Data extracts →
====
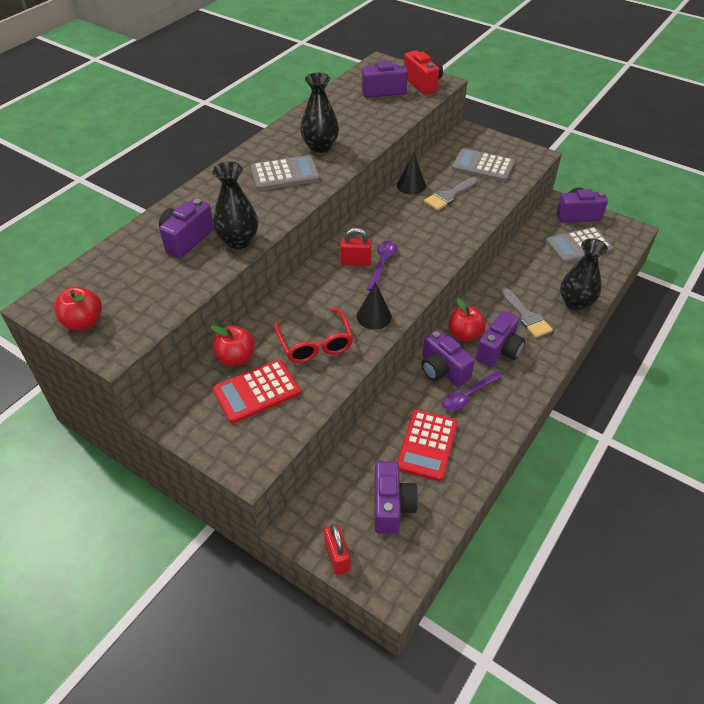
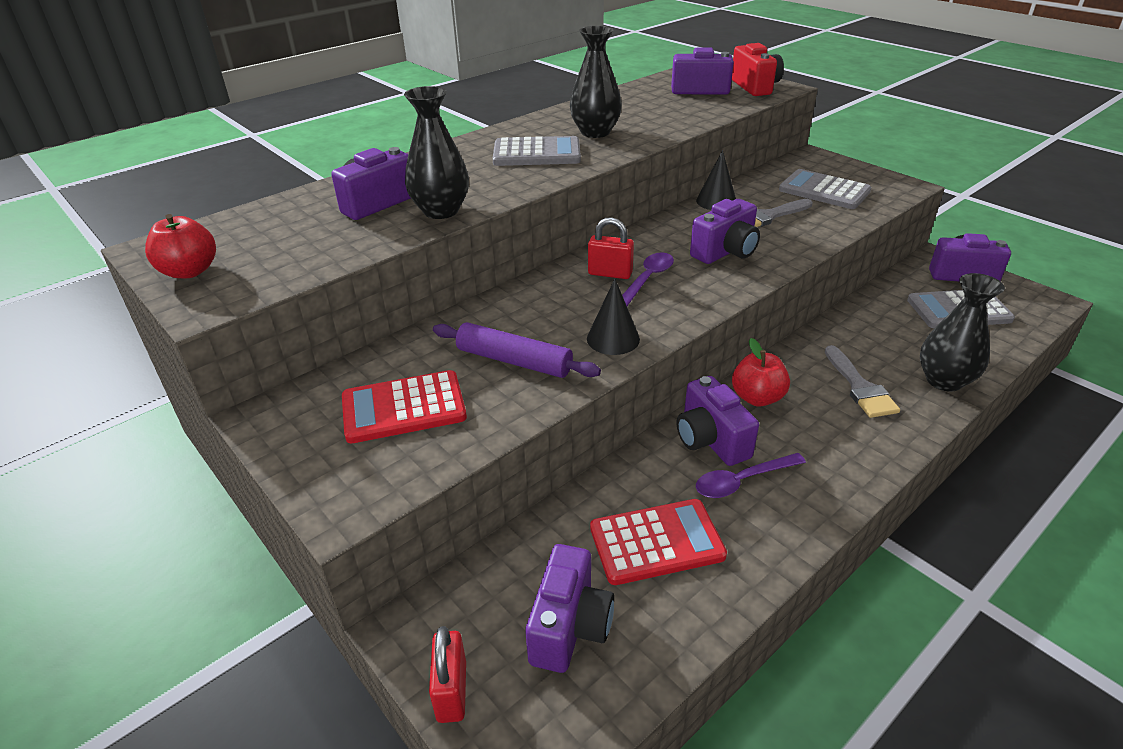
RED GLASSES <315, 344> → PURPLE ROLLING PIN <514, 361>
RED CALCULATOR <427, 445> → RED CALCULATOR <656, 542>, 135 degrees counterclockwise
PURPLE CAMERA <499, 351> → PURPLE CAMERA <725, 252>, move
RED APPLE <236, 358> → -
====
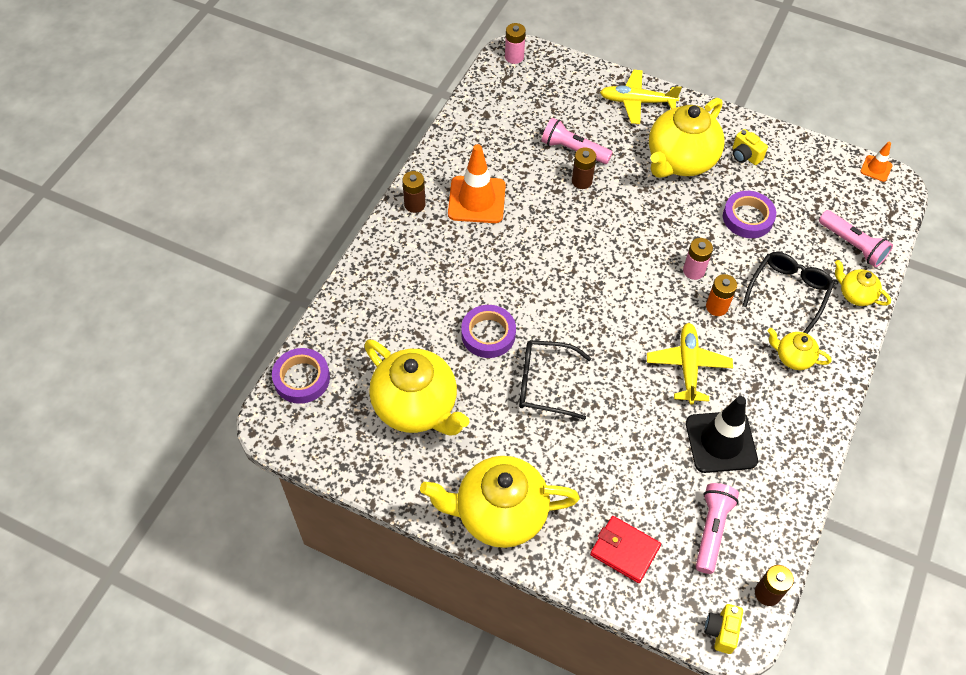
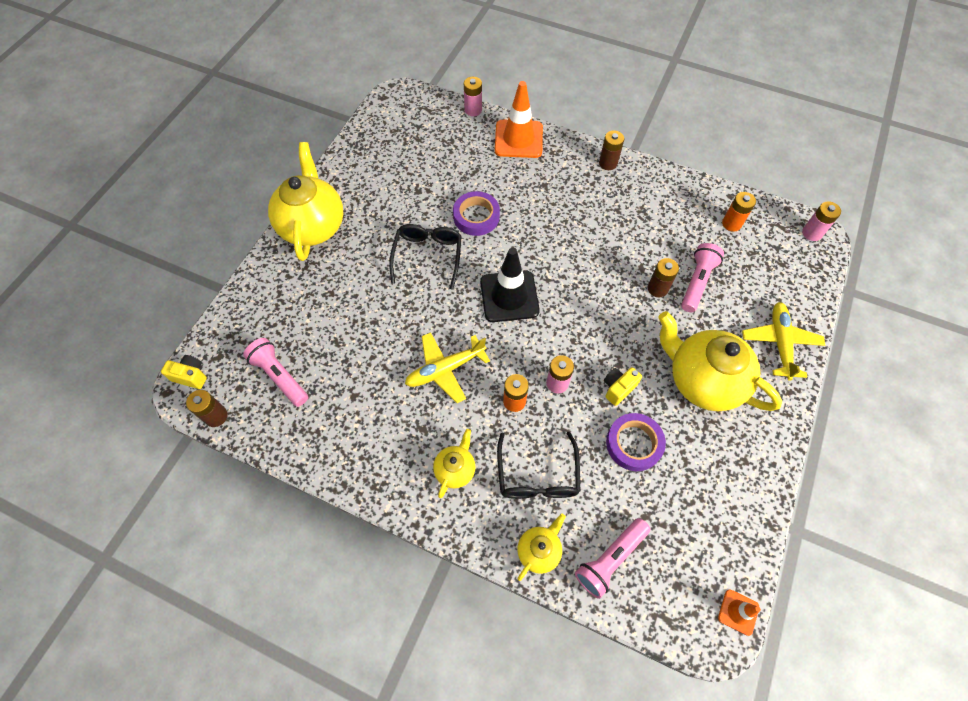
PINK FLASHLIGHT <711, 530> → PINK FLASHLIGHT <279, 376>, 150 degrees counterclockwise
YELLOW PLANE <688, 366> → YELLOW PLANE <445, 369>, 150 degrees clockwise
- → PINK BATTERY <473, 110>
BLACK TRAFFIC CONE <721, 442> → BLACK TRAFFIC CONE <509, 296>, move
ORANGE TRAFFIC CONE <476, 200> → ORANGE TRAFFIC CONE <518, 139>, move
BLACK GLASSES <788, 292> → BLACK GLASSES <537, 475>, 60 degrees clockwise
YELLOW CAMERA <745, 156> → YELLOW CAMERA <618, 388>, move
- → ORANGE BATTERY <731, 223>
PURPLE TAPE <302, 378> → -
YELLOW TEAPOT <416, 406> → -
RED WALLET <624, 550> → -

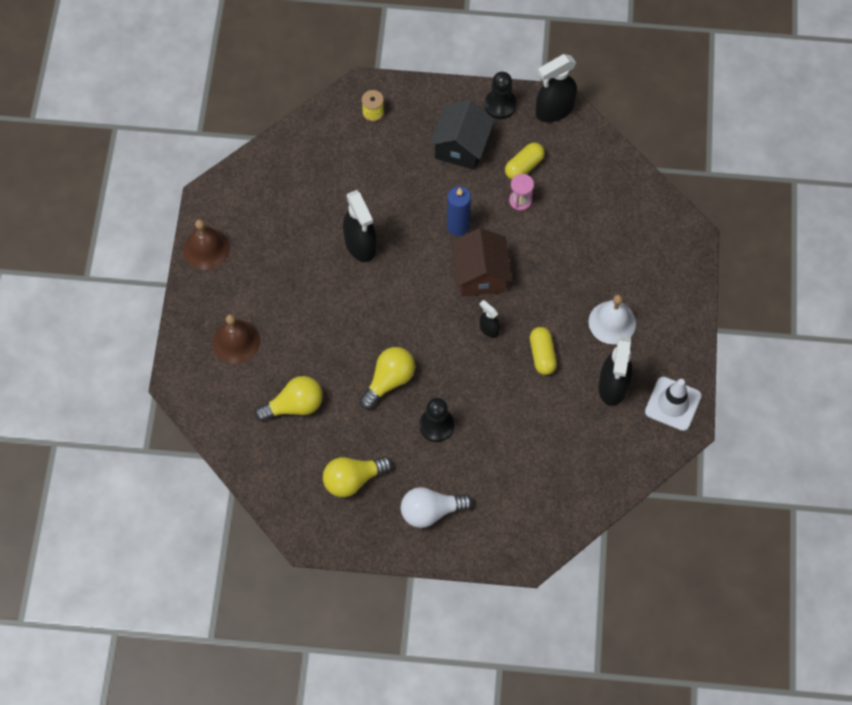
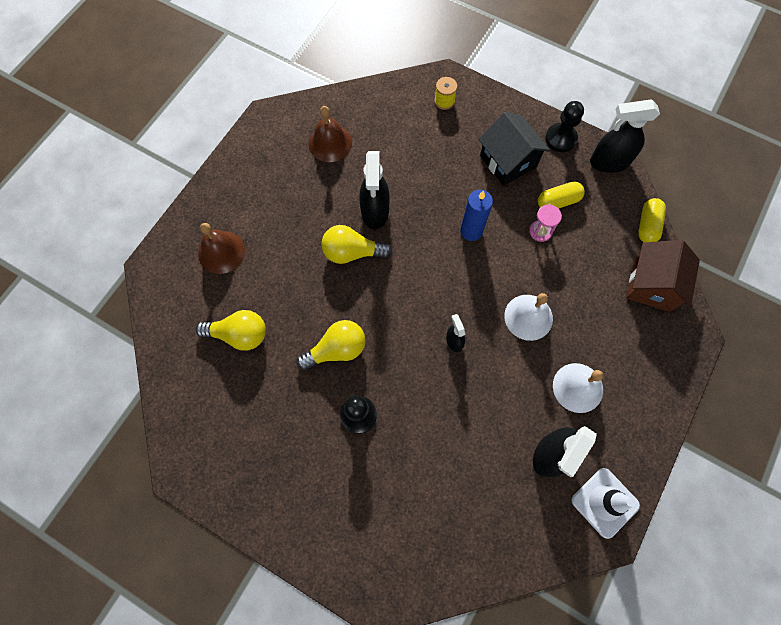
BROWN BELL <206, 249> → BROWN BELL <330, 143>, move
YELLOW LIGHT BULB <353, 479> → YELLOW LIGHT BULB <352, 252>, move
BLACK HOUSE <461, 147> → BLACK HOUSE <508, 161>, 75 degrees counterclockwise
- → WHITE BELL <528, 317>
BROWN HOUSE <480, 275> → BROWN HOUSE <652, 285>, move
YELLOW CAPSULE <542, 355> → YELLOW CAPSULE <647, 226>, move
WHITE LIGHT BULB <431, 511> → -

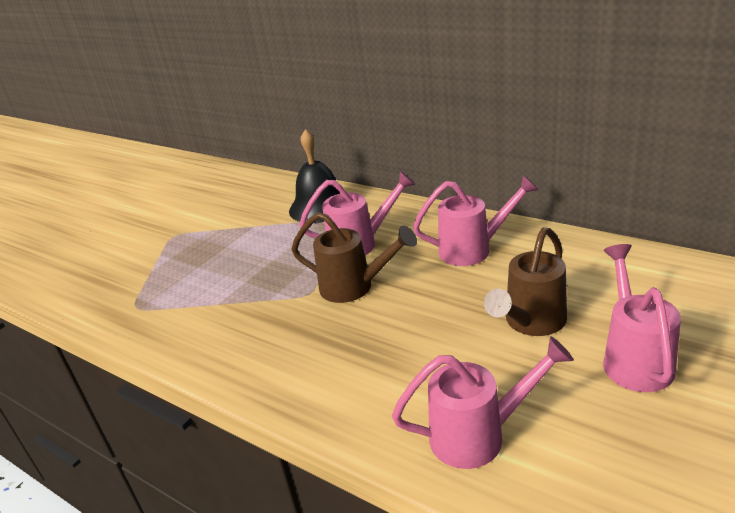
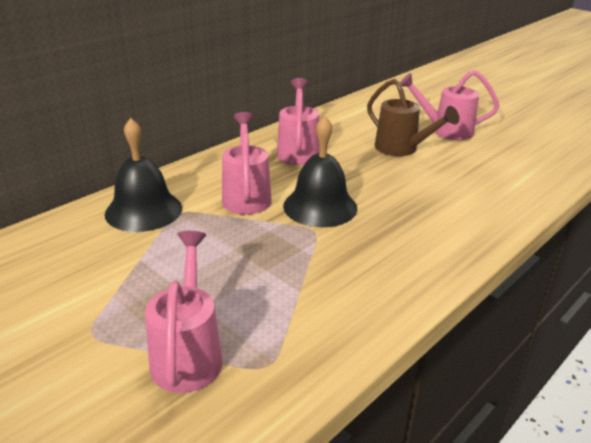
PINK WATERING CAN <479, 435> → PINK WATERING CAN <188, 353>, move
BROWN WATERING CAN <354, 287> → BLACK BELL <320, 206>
====
Instructions for the task → Repeat exactly the stretch of the listing above that starts with the line holding "BLACK GLASSES <788, 292>" and finishes with the line holding "BROWN WATERING CAN", both included. Skip every picture.

Exercise output →
BLACK GLASSES <788, 292> → BLACK GLASSES <537, 475>, 60 degrees clockwise
YELLOW CAMERA <745, 156> → YELLOW CAMERA <618, 388>, move
- → ORANGE BATTERY <731, 223>
PURPLE TAPE <302, 378> → -
YELLOW TEAPOT <416, 406> → -
RED WALLET <624, 550> → -

BROWN BELL <206, 249> → BROWN BELL <330, 143>, move
YELLOW LIGHT BULB <353, 479> → YELLOW LIGHT BULB <352, 252>, move
BLACK HOUSE <461, 147> → BLACK HOUSE <508, 161>, 75 degrees counterclockwise
- → WHITE BELL <528, 317>
BROWN HOUSE <480, 275> → BROWN HOUSE <652, 285>, move
YELLOW CAPSULE <542, 355> → YELLOW CAPSULE <647, 226>, move
WHITE LIGHT BULB <431, 511> → -

PINK WATERING CAN <479, 435> → PINK WATERING CAN <188, 353>, move
BROWN WATERING CAN <354, 287> → BLACK BELL <320, 206>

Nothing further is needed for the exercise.